WHAT TO DO> Reproduce all of the data below without alteration; exclude every picture.

GIVEN MATERIAL>
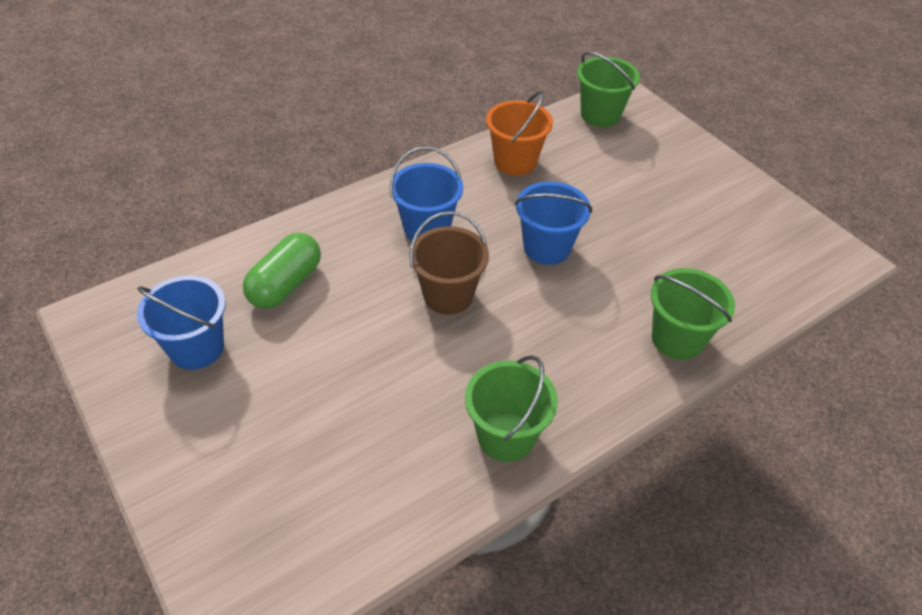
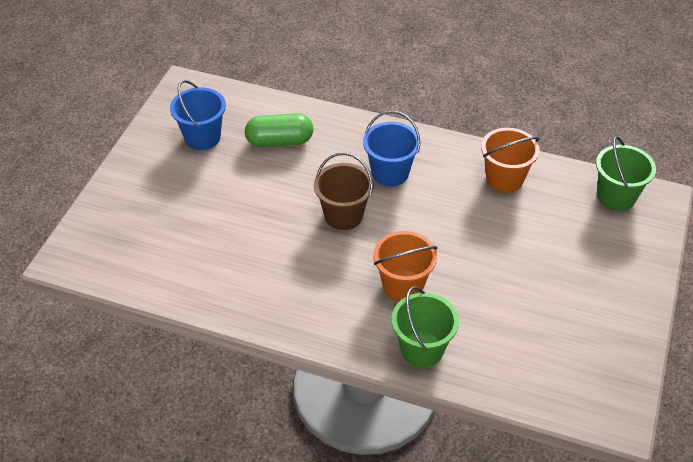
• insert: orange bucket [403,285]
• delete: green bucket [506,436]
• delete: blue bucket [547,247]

YOUR RESPONSE>
• insert: orange bucket [403,285]
• delete: green bucket [506,436]
• delete: blue bucket [547,247]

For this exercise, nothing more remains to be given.